[Opening Entries provided section]

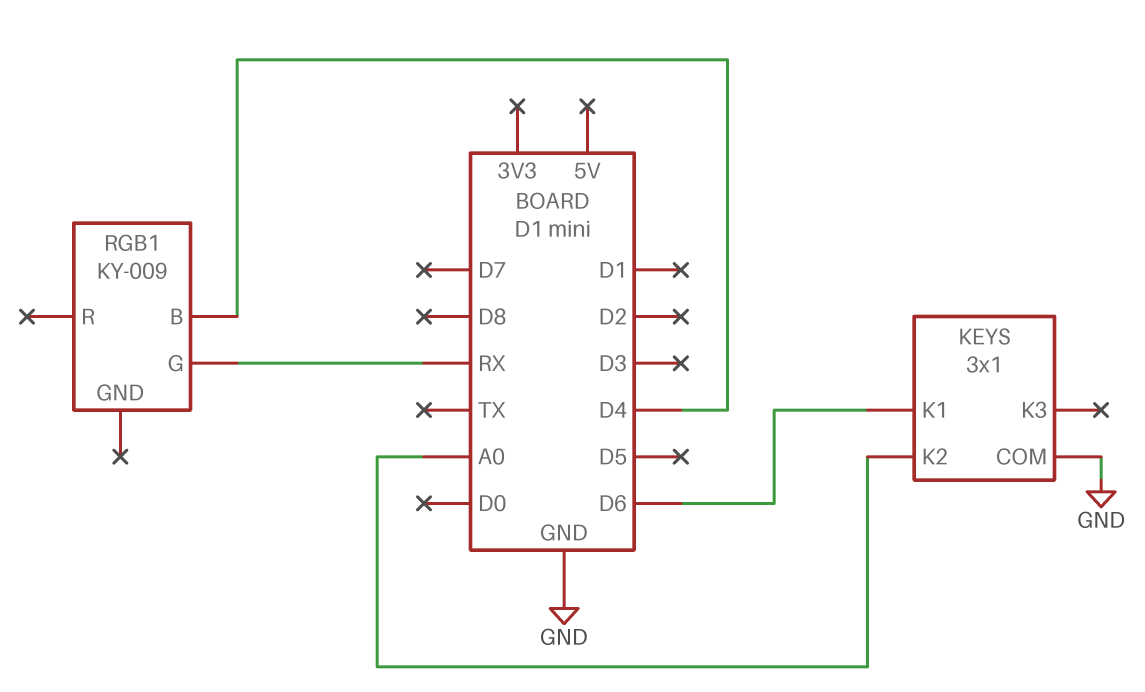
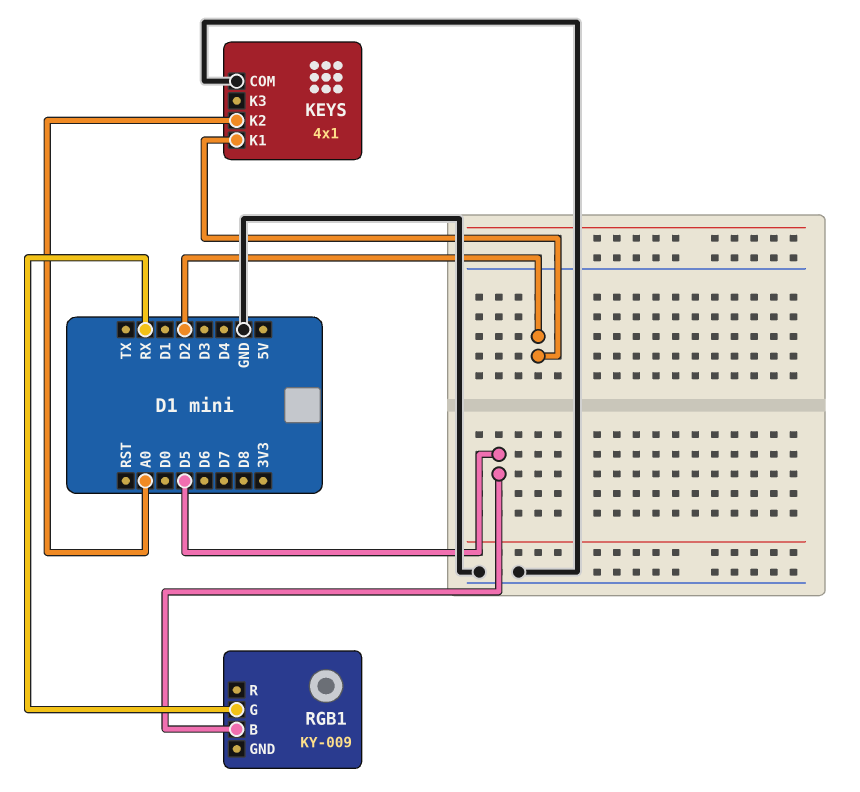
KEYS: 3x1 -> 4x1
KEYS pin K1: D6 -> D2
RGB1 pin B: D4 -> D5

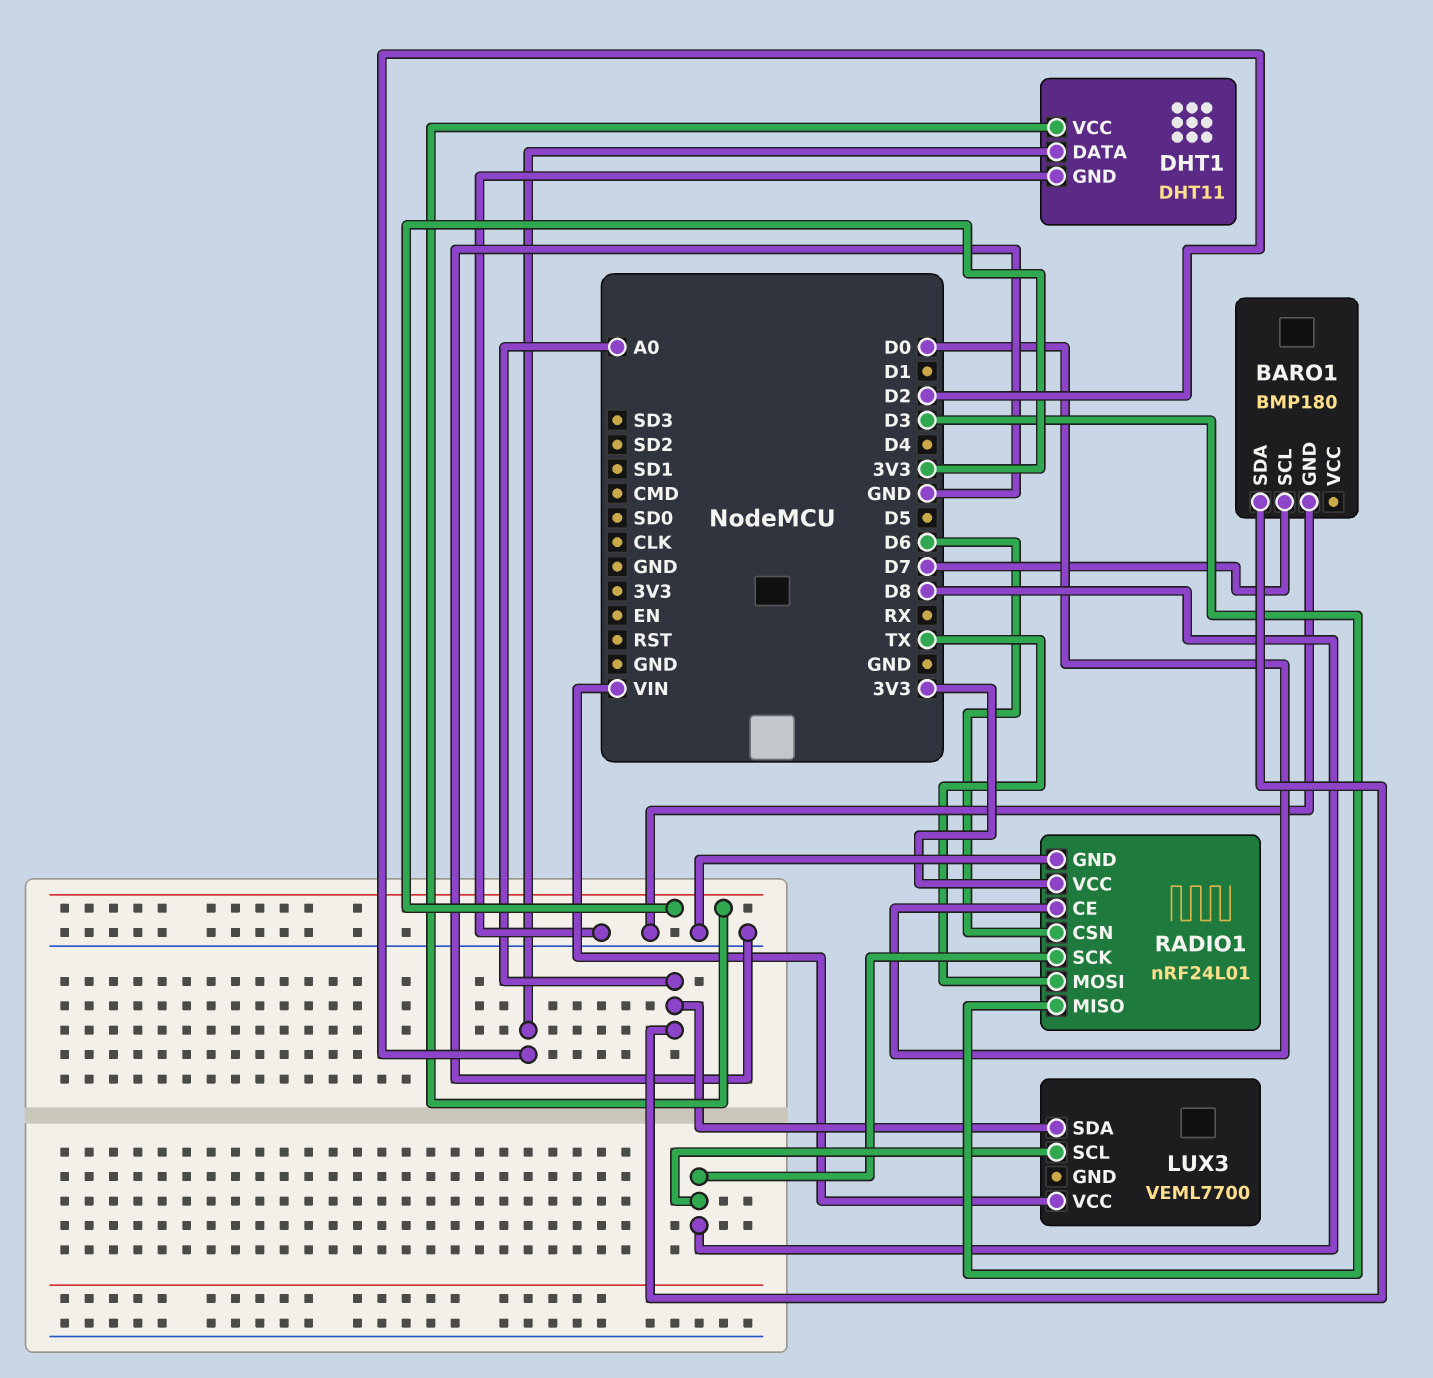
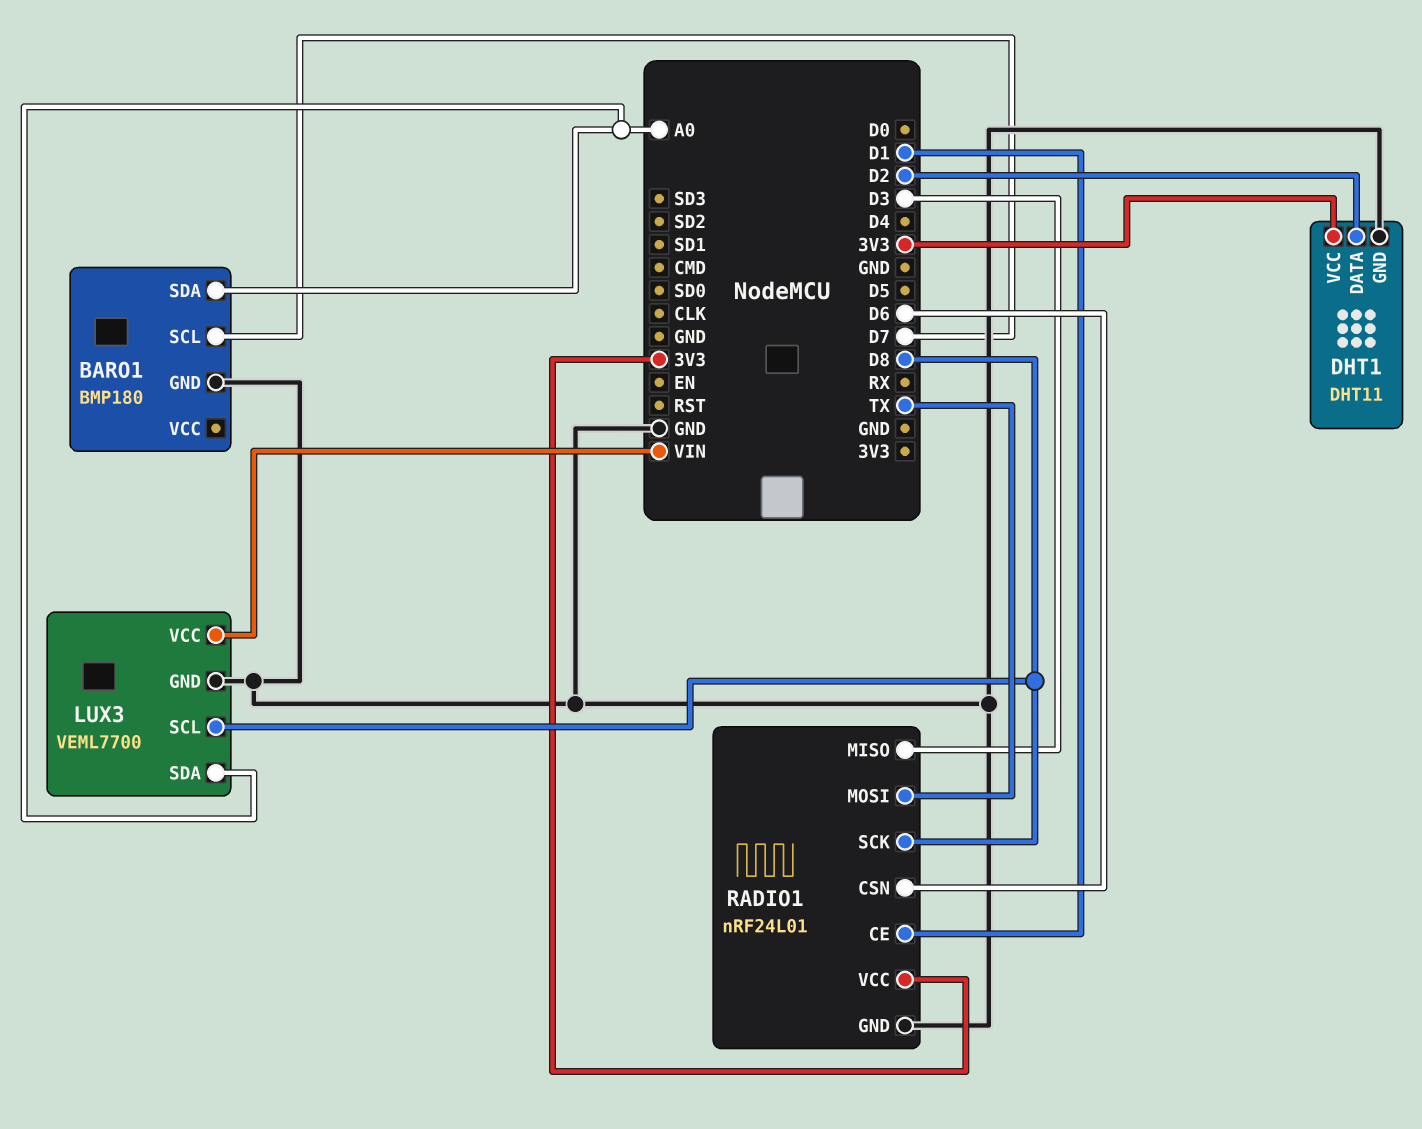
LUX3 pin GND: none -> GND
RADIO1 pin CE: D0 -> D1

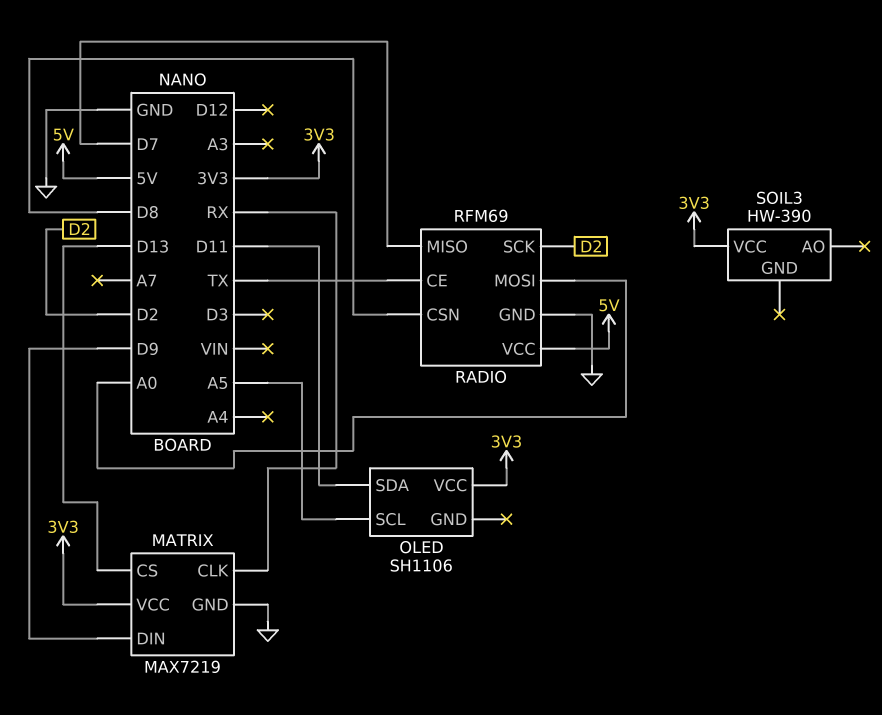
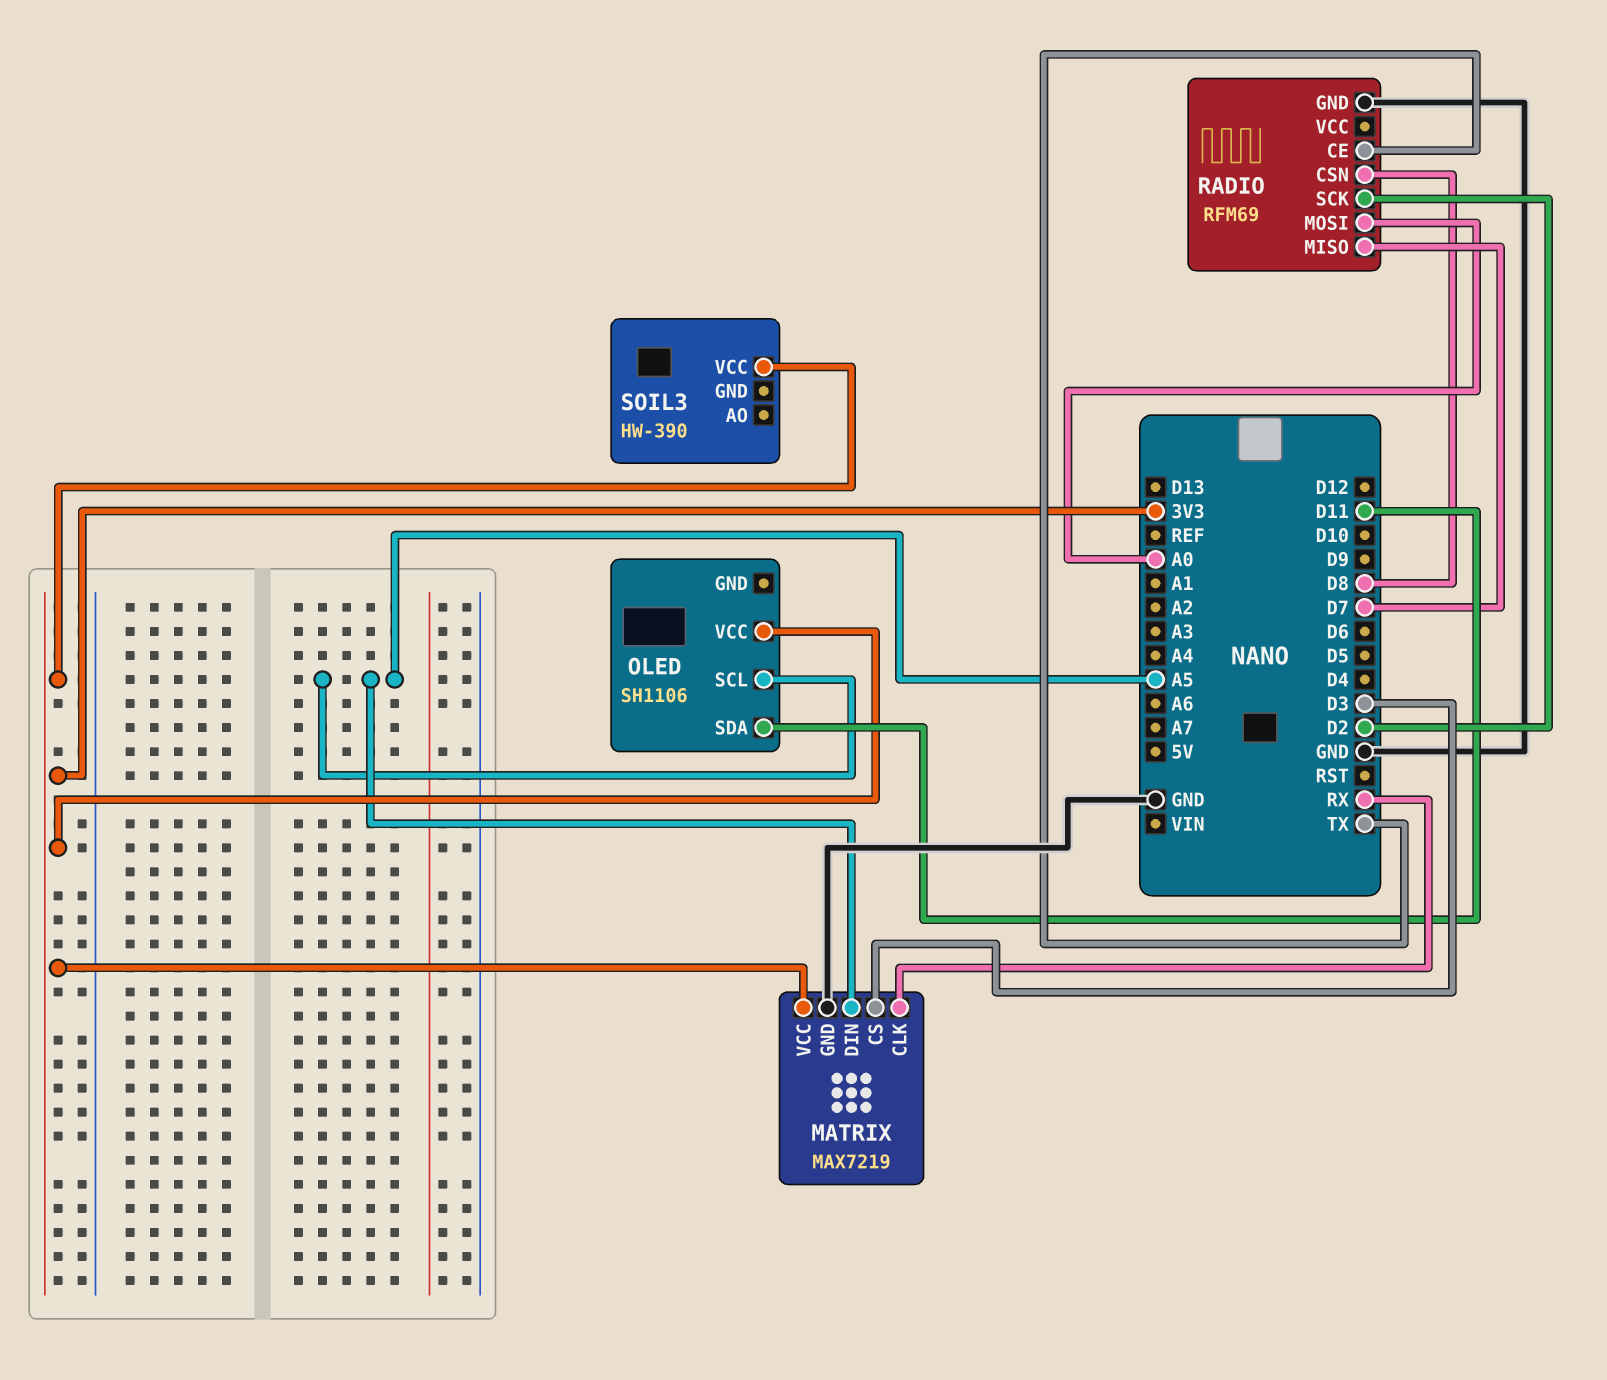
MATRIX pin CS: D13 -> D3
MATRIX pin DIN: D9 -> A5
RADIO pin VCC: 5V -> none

[Closing Entries provided section]

■ Work order: Retype the material in full, exactly as written, and exclude the pictures.

■ Solution for this task:
KEYS: 3x1 -> 4x1
KEYS pin K1: D6 -> D2
RGB1 pin B: D4 -> D5

LUX3 pin GND: none -> GND
RADIO1 pin CE: D0 -> D1

MATRIX pin CS: D13 -> D3
MATRIX pin DIN: D9 -> A5
RADIO pin VCC: 5V -> none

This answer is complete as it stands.